» What you need to do:
Return, exactly and in full, the lines of the records below starting at the one with "D7: diode 1N4004" and ending at the one with "TP2: test point (VA) -> none", and no other lines.

» Data records:
#####

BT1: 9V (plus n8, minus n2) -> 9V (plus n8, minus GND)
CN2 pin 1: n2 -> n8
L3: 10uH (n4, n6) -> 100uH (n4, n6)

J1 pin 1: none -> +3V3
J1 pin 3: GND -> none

#####

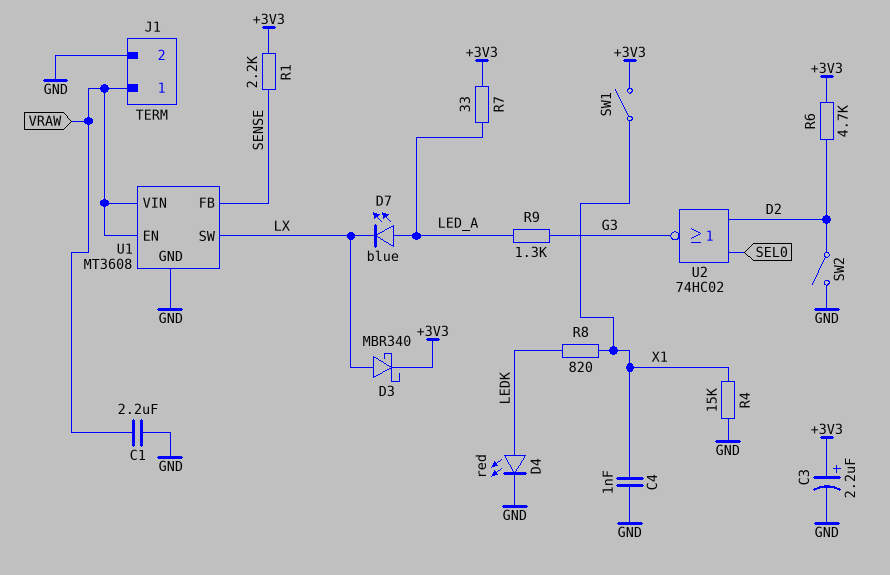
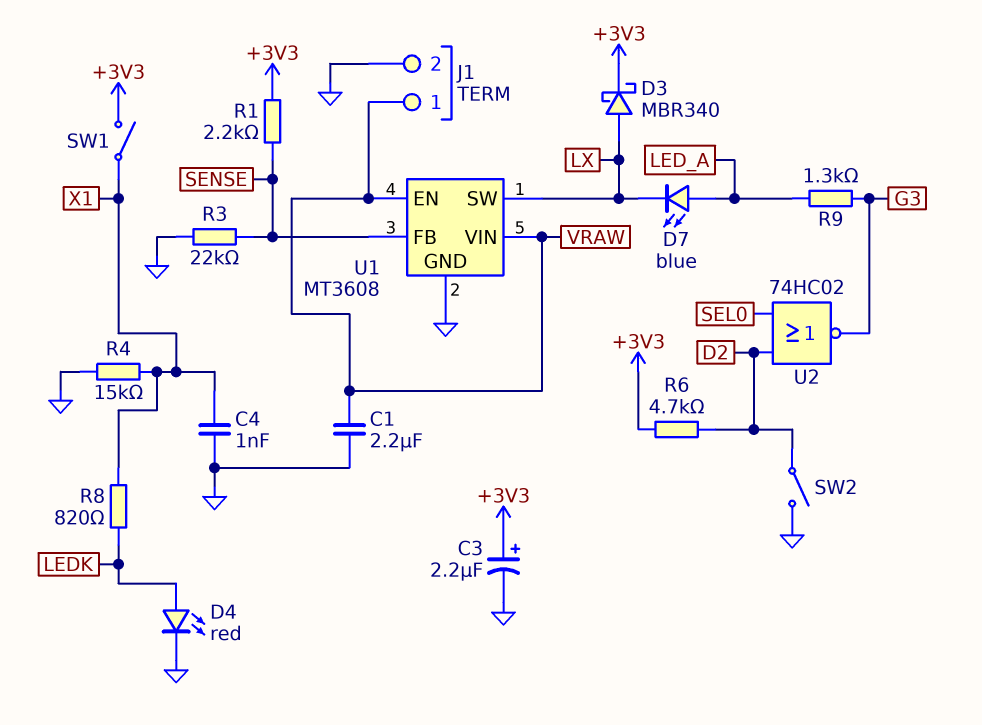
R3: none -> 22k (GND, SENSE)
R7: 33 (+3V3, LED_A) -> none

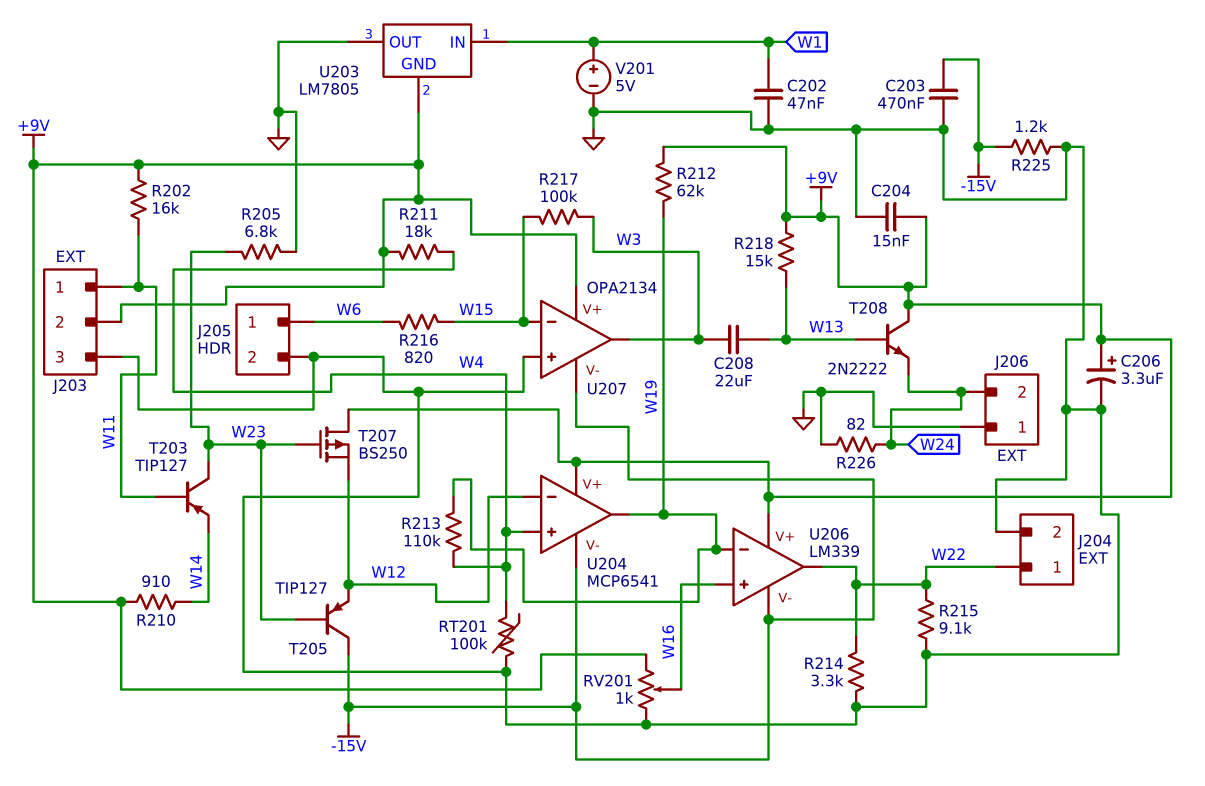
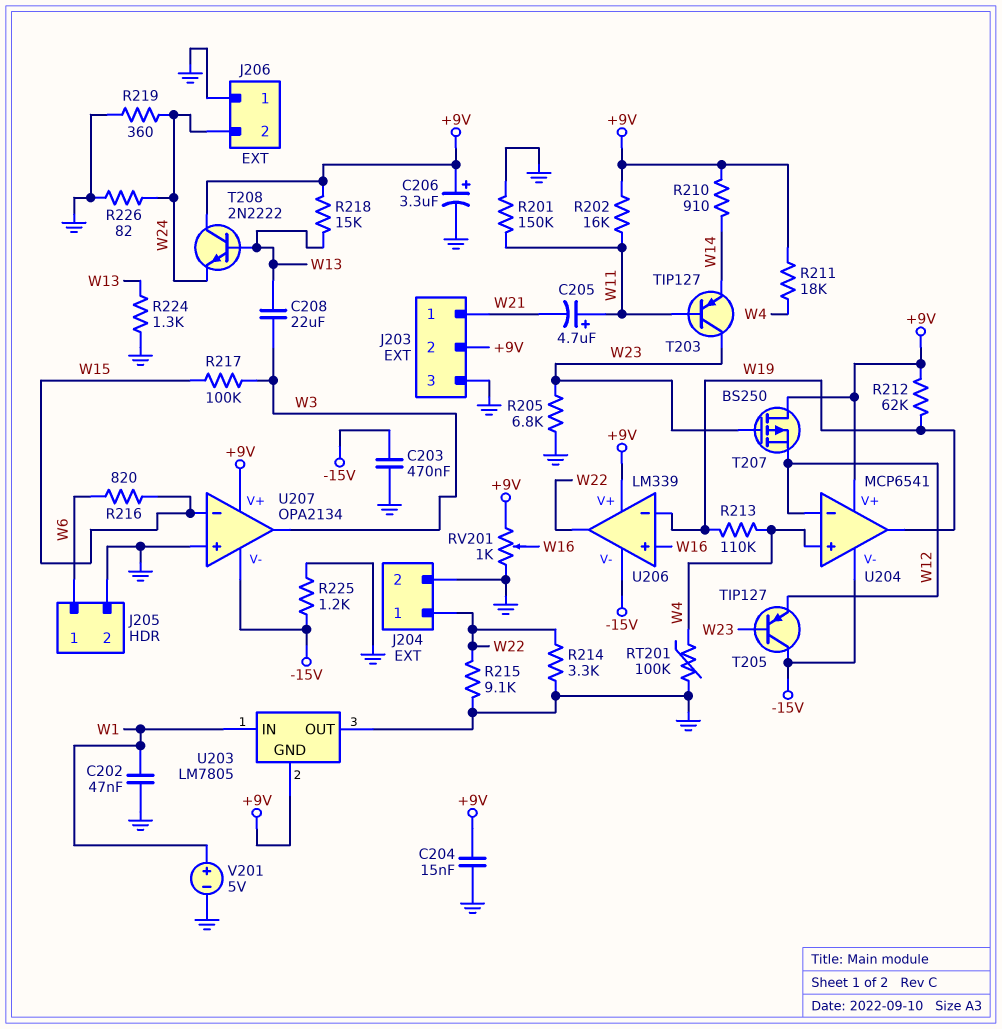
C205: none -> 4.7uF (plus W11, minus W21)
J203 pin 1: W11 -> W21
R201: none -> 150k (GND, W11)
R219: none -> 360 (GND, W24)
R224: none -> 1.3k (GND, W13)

#####

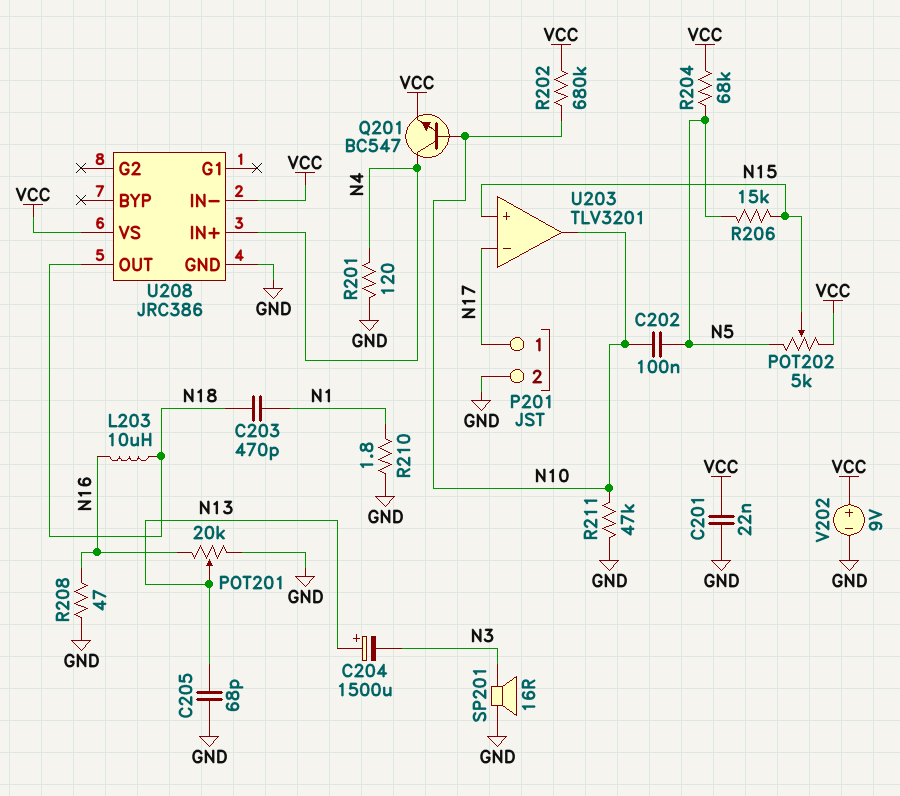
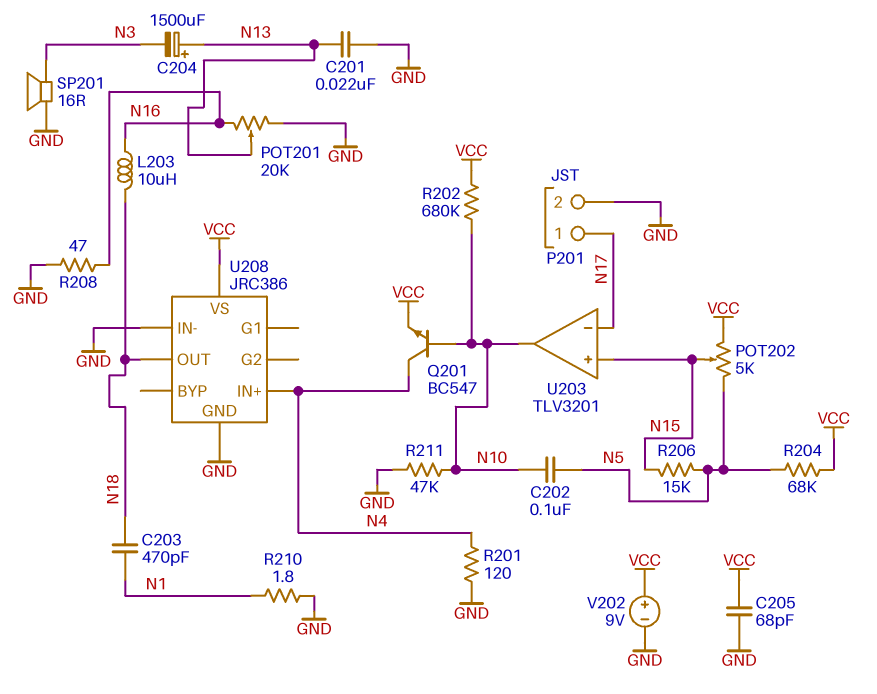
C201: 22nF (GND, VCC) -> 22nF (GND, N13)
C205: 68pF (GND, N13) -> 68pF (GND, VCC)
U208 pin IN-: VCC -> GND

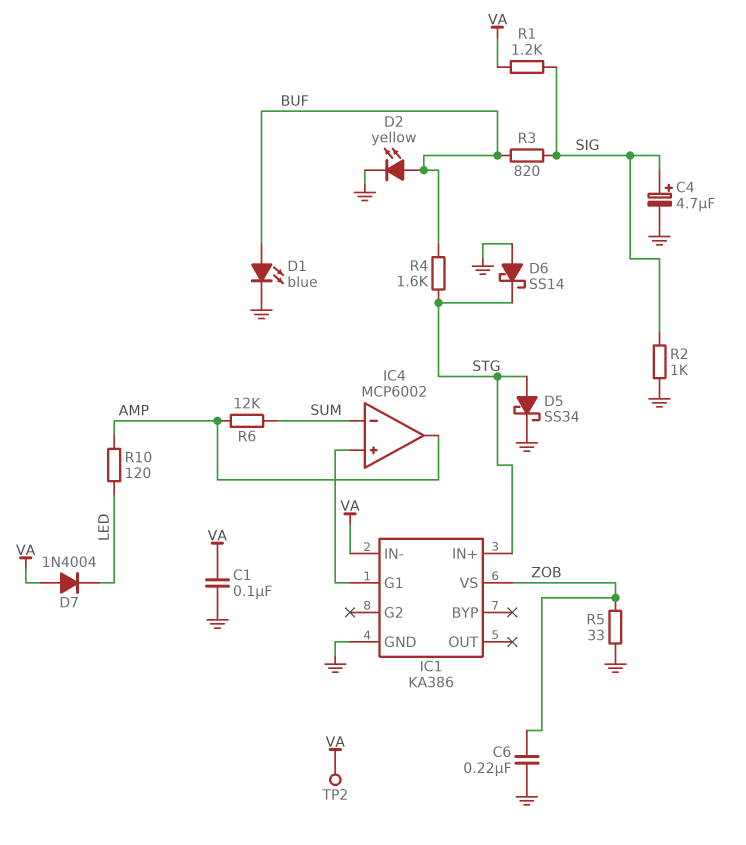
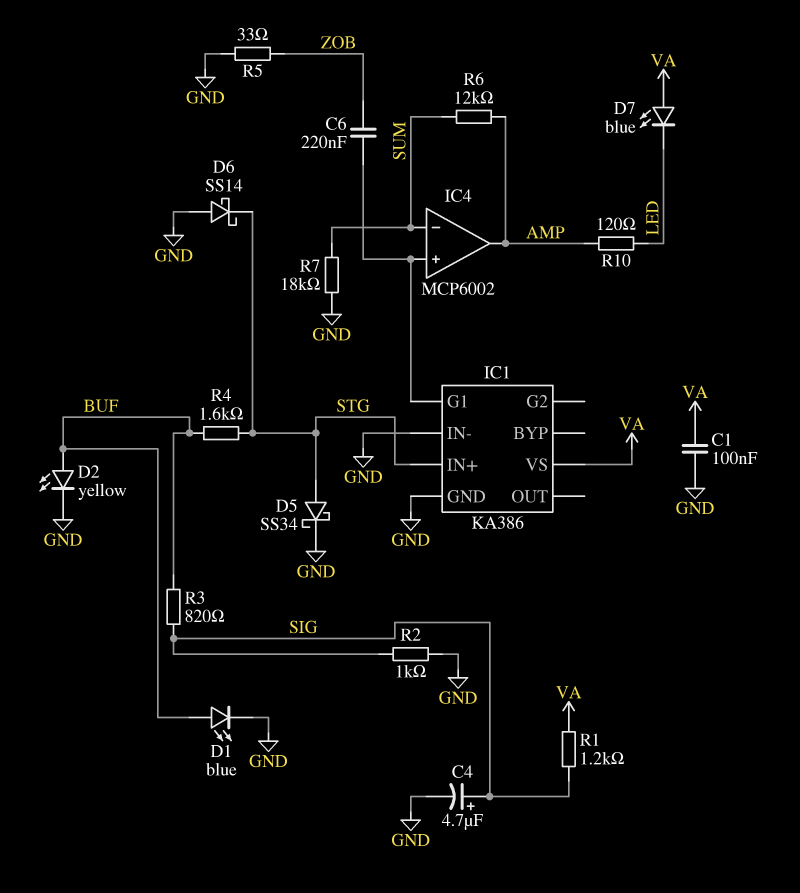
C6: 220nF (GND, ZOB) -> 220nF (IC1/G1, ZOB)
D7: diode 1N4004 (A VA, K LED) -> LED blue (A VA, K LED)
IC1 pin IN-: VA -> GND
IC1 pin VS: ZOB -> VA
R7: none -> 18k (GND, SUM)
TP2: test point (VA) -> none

#####

» Answer to the problem:
D7: diode 1N4004 (A VA, K LED) -> LED blue (A VA, K LED)
IC1 pin IN-: VA -> GND
IC1 pin VS: ZOB -> VA
R7: none -> 18k (GND, SUM)
TP2: test point (VA) -> none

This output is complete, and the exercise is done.